____ Recorded information

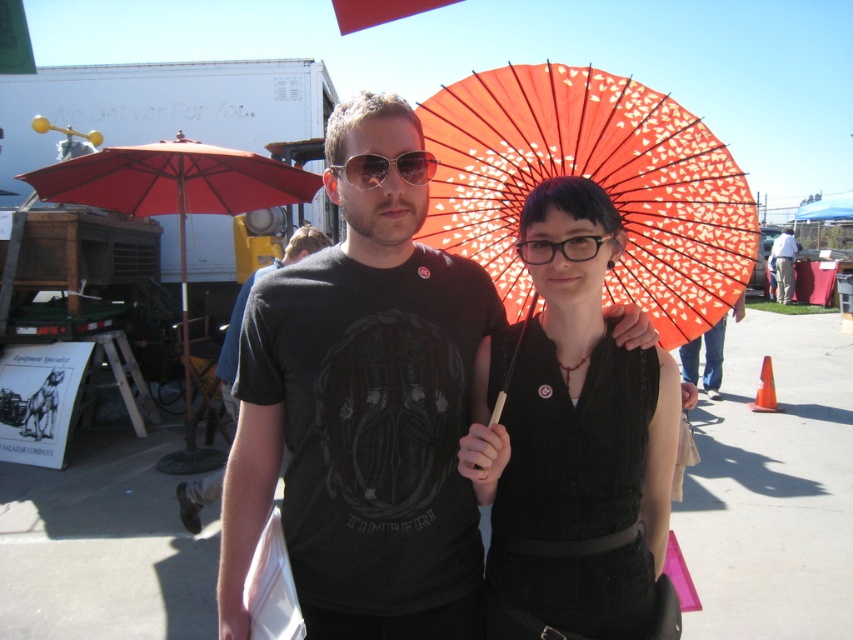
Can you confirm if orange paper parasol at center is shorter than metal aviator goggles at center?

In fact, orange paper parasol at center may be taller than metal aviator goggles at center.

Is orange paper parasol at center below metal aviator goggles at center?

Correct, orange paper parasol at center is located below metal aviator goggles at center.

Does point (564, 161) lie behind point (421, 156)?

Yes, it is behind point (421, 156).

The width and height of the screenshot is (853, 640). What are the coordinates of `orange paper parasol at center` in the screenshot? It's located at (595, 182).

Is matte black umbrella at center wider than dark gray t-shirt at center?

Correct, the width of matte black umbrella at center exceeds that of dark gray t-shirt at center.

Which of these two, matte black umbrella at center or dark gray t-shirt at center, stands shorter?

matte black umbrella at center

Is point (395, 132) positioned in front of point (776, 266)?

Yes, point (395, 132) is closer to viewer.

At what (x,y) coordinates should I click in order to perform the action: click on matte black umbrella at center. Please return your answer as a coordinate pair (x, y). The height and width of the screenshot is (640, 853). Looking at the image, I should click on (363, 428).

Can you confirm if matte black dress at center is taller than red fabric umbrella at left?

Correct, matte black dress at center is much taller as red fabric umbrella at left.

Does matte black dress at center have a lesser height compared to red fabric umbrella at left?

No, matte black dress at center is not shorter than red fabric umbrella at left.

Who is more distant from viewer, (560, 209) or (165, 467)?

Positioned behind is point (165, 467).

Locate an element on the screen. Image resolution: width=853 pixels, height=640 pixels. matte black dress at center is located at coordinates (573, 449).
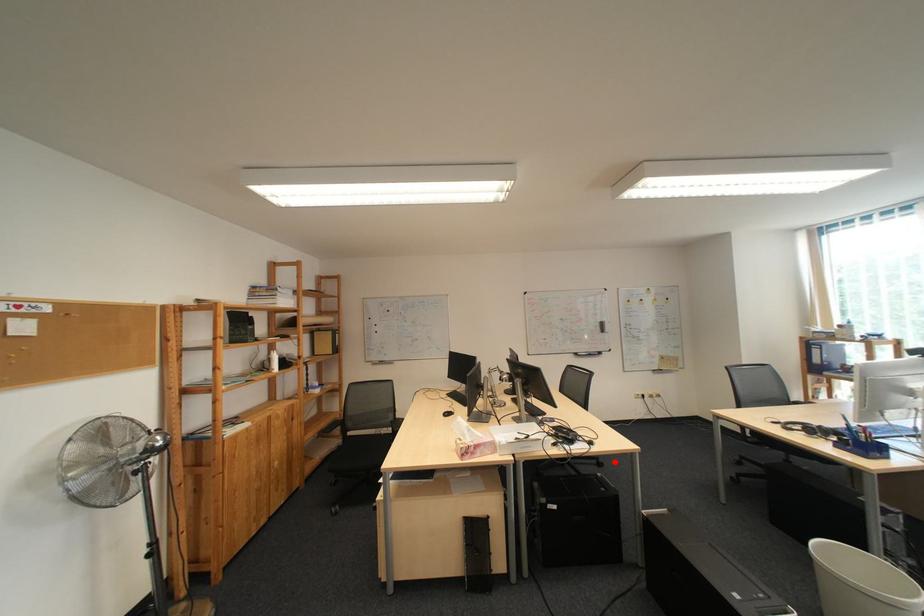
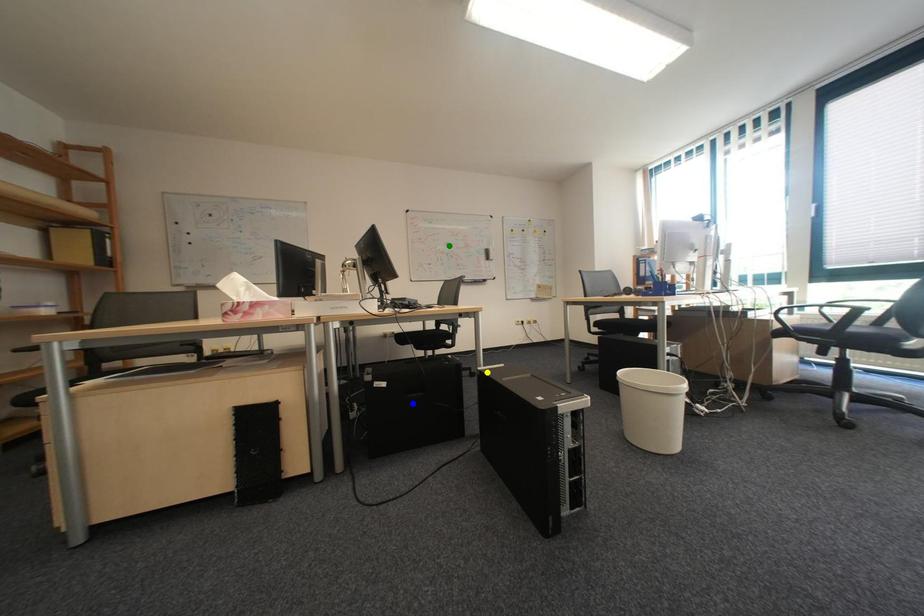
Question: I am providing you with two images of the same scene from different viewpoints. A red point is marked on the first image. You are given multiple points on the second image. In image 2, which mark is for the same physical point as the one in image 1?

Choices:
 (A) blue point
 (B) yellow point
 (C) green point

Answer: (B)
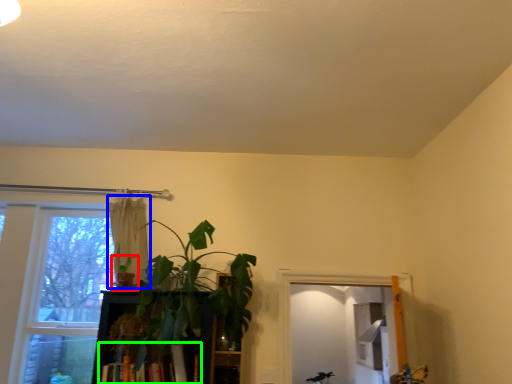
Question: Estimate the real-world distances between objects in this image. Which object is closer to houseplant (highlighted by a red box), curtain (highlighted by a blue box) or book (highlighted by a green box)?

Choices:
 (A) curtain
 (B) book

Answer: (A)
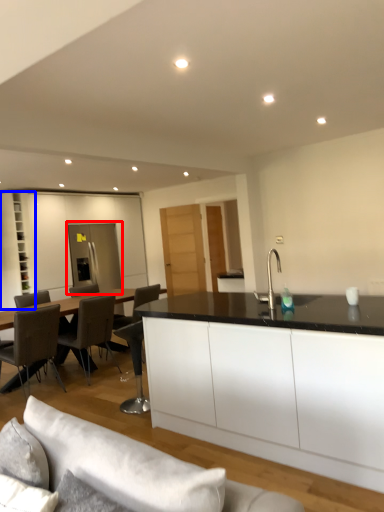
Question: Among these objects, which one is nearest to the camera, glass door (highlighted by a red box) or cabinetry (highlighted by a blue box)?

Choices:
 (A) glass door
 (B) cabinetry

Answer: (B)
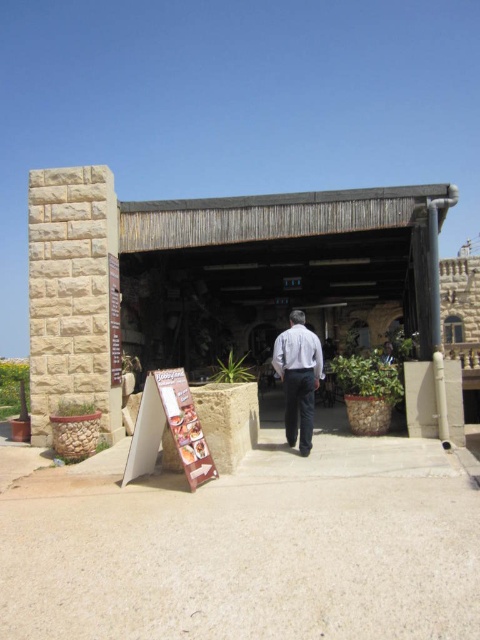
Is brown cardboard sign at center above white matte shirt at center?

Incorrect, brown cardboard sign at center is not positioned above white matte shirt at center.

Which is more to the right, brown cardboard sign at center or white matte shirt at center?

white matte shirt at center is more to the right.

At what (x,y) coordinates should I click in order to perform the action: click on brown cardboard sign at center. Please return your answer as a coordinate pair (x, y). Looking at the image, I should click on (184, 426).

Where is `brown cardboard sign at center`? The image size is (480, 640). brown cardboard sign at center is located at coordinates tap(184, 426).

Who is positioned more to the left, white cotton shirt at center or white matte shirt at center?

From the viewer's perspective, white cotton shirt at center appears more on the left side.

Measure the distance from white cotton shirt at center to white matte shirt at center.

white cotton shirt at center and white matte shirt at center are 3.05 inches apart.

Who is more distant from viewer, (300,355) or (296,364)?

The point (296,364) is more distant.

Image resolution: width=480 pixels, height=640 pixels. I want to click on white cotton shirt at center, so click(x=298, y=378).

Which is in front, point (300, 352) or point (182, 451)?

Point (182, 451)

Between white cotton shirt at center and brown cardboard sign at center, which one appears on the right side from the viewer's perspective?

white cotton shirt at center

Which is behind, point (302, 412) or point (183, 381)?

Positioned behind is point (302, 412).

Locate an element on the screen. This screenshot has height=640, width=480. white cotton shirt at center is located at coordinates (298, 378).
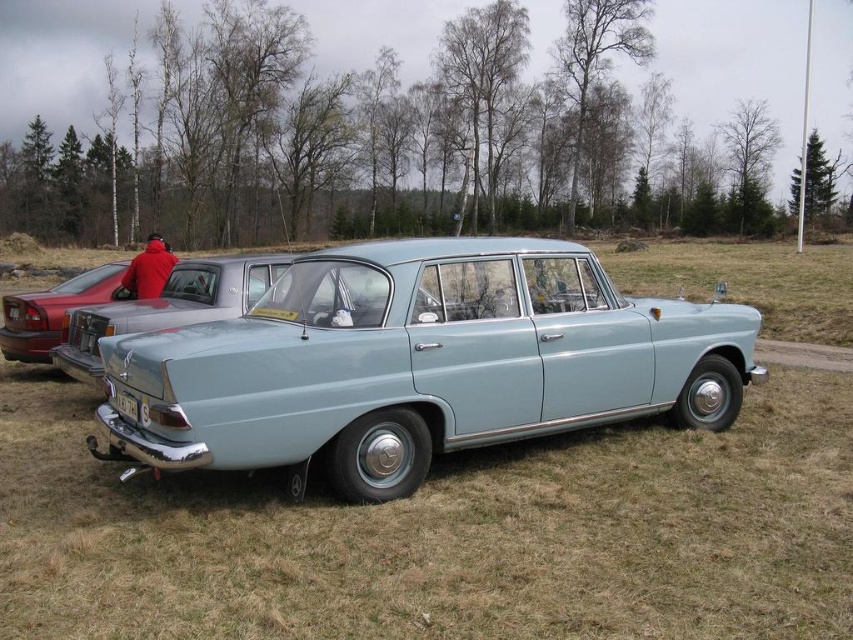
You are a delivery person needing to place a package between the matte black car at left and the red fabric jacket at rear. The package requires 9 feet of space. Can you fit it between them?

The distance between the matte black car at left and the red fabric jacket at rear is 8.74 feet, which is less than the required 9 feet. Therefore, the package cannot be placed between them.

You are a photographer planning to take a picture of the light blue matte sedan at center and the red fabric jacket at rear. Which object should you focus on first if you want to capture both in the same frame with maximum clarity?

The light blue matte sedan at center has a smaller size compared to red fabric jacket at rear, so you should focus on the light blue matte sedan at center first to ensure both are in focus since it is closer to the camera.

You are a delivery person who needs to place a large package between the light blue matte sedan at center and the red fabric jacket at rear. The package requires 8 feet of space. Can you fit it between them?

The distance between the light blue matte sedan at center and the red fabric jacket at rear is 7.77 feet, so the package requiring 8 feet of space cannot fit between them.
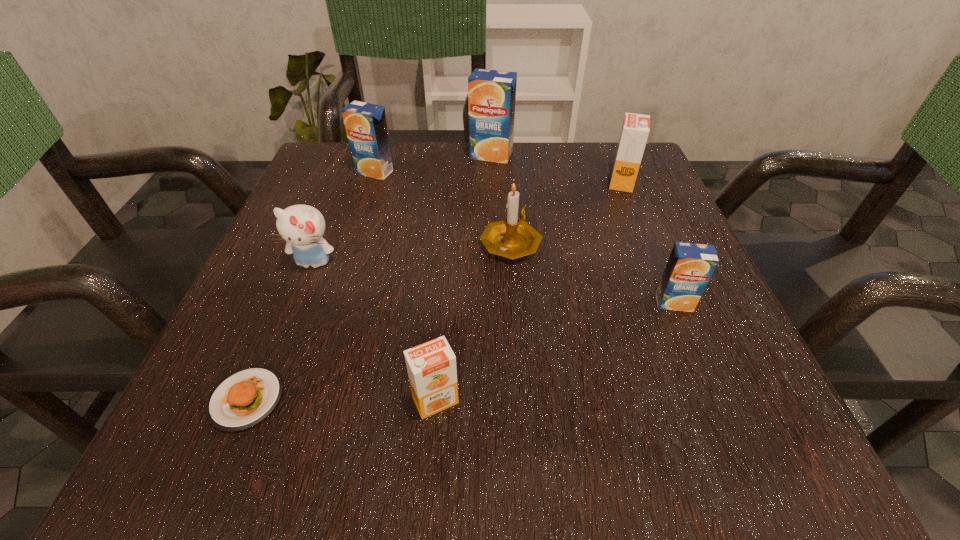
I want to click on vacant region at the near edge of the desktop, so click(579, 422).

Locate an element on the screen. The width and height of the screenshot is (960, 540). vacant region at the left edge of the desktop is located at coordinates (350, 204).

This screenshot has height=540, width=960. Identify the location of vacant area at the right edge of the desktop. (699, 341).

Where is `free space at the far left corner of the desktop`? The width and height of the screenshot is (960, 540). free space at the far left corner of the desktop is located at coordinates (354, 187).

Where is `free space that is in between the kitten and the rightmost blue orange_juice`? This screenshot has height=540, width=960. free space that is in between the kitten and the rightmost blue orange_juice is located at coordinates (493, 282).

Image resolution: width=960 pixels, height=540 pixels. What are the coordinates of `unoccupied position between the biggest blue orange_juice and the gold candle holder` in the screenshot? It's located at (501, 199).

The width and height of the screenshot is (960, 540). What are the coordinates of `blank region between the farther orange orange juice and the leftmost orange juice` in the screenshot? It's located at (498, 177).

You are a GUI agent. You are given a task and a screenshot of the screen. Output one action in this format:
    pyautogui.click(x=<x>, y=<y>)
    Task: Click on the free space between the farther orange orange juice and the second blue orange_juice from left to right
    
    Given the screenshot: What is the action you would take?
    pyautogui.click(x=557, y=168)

________

Task instructions: Convert the rows above into a Markdown table with the columns "No." and "Text". Put each nonblank line in its own table line, numbered in order. Leave the pictures out of the answer.

Correct answer:
| No. | Text |
|---|---|
| 1 | Can you confirm if orange paper parasol at center is shorter than metal aviator goggles at center? |
| 2 | In fact, orange paper parasol at center may be taller than metal aviator goggles at center. |
| 3 | Is orange paper parasol at center below metal aviator goggles at center? |
| 4 | Correct, orange paper parasol at center is located below metal aviator goggles at center. |
| 5 | Does point (564, 161) lie behind point (421, 156)? |
| 6 | Yes, it is behind point (421, 156). |
| 7 | The width and height of the screenshot is (853, 640). What are the coordinates of `orange paper parasol at center` in the screenshot? It's located at (595, 182). |
| 8 | Is matte black umbrella at center wider than dark gray t-shirt at center? |
| 9 | Correct, the width of matte black umbrella at center exceeds that of dark gray t-shirt at center. |
| 10 | Which of these two, matte black umbrella at center or dark gray t-shirt at center, stands shorter? |
| 11 | matte black umbrella at center |
| 12 | Is point (395, 132) positioned in front of point (776, 266)? |
| 13 | Yes, point (395, 132) is closer to viewer. |
| 14 | At what (x,y) coordinates should I click in order to perform the action: click on matte black umbrella at center. Please return your answer as a coordinate pair (x, y). The height and width of the screenshot is (640, 853). Looking at the image, I should click on (363, 428). |
| 15 | Can you confirm if matte black dress at center is taller than red fabric umbrella at left? |
| 16 | Correct, matte black dress at center is much taller as red fabric umbrella at left. |
| 17 | Does matte black dress at center have a lesser height compared to red fabric umbrella at left? |
| 18 | No, matte black dress at center is not shorter than red fabric umbrella at left. |
| 19 | Who is more distant from viewer, (560, 209) or (165, 467)? |
| 20 | Positioned behind is point (165, 467). |
| 21 | Locate an element on the screen. Image resolution: width=853 pixels, height=640 pixels. matte black dress at center is located at coordinates (573, 449). |
| 22 | Question: I am providing you with two images of the same scene from different viewpoints. A red point is marked on the first image. You are given multiple points on the second image. In image 2, which mark is for the same physical point as the one in image 1? |
| 23 | Choices: |
| 24 |  (A) blue point |
| 25 |  (B) yellow point |
| 26 |  (C) green point |
| 27 | Answer: (B) |
| 28 | Question: Estimate the real-world distances between objects in this image. Which object is closer to houseplant (highlighted by a red box), curtain (highlighted by a blue box) or book (highlighted by a green box)? |
| 29 | Choices: |
| 30 |  (A) curtain |
| 31 |  (B) book |
| 32 | Answer: (A) |
| 33 | Question: Among these objects, which one is nearest to the camera, glass door (highlighted by a red box) or cabinetry (highlighted by a blue box)? |
| 34 | Choices: |
| 35 |  (A) glass door |
| 36 |  (B) cabinetry |
| 37 | Answer: (B) |
| 38 | Is brown cardboard sign at center above white matte shirt at center? |
| 39 | Incorrect, brown cardboard sign at center is not positioned above white matte shirt at center. |
| 40 | Which is more to the right, brown cardboard sign at center or white matte shirt at center? |
| 41 | white matte shirt at center is more to the right. |
| 42 | At what (x,y) coordinates should I click in order to perform the action: click on brown cardboard sign at center. Please return your answer as a coordinate pair (x, y). Looking at the image, I should click on (184, 426). |
| 43 | Where is `brown cardboard sign at center`? The image size is (480, 640). brown cardboard sign at center is located at coordinates tap(184, 426). |
| 44 | Who is positioned more to the left, white cotton shirt at center or white matte shirt at center? |
| 45 | From the viewer's perspective, white cotton shirt at center appears more on the left side. |
| 46 | Measure the distance from white cotton shirt at center to white matte shirt at center. |
| 47 | white cotton shirt at center and white matte shirt at center are 3.05 inches apart. |
| 48 | Who is more distant from viewer, (300,355) or (296,364)? |
| 49 | The point (296,364) is more distant. |
| 50 | Image resolution: width=480 pixels, height=640 pixels. I want to click on white cotton shirt at center, so click(x=298, y=378). |
| 51 | Which is in front, point (300, 352) or point (182, 451)? |
| 52 | Point (182, 451) |
| 53 | Between white cotton shirt at center and brown cardboard sign at center, which one appears on the right side from the viewer's perspective? |
| 54 | white cotton shirt at center |
| 55 | Which is behind, point (302, 412) or point (183, 381)? |
| 56 | Positioned behind is point (302, 412). |
| 57 | Locate an element on the screen. This screenshot has height=640, width=480. white cotton shirt at center is located at coordinates (298, 378). |
| 58 | You are a delivery person needing to place a package between the matte black car at left and the red fabric jacket at rear. The package requires 9 feet of space. Can you fit it between them? |
| 59 | The distance between the matte black car at left and the red fabric jacket at rear is 8.74 feet, which is less than the required 9 feet. Therefore, the package cannot be placed between them. |
| 60 | You are a photographer planning to take a picture of the light blue matte sedan at center and the red fabric jacket at rear. Which object should you focus on first if you want to capture both in the same frame with maximum clarity? |
| 61 | The light blue matte sedan at center has a smaller size compared to red fabric jacket at rear, so you should focus on the light blue matte sedan at center first to ensure both are in focus since it is closer to the camera. |
| 62 | You are a delivery person who needs to place a large package between the light blue matte sedan at center and the red fabric jacket at rear. The package requires 8 feet of space. Can you fit it between them? |
| 63 | The distance between the light blue matte sedan at center and the red fabric jacket at rear is 7.77 feet, so the package requiring 8 feet of space cannot fit between them. |
| 64 | I want to click on vacant region at the near edge of the desktop, so click(579, 422). |
| 65 | Locate an element on the screen. The width and height of the screenshot is (960, 540). vacant region at the left edge of the desktop is located at coordinates (350, 204). |
| 66 | This screenshot has height=540, width=960. Identify the location of vacant area at the right edge of the desktop. (699, 341). |
| 67 | Where is `free space at the far left corner of the desktop`? The width and height of the screenshot is (960, 540). free space at the far left corner of the desktop is located at coordinates (354, 187). |
| 68 | Where is `free space that is in between the kitten and the rightmost blue orange_juice`? This screenshot has height=540, width=960. free space that is in between the kitten and the rightmost blue orange_juice is located at coordinates (493, 282). |
| 69 | Image resolution: width=960 pixels, height=540 pixels. What are the coordinates of `unoccupied position between the biggest blue orange_juice and the gold candle holder` in the screenshot? It's located at (501, 199). |
| 70 | The width and height of the screenshot is (960, 540). What are the coordinates of `blank region between the farther orange orange juice and the leftmost orange juice` in the screenshot? It's located at (498, 177). |
| 71 | You are a GUI agent. You are given a task and a screenshot of the screen. Output one action in this format: |
| 72 |     pyautogui.click(x=<x>, y=<y>) |
| 73 |     Task: Click on the free space between the farther orange orange juice and the second blue orange_juice from left to right |
| 74 |     Given the screenshot: What is the action you would take? |
| 75 |     pyautogui.click(x=557, y=168) |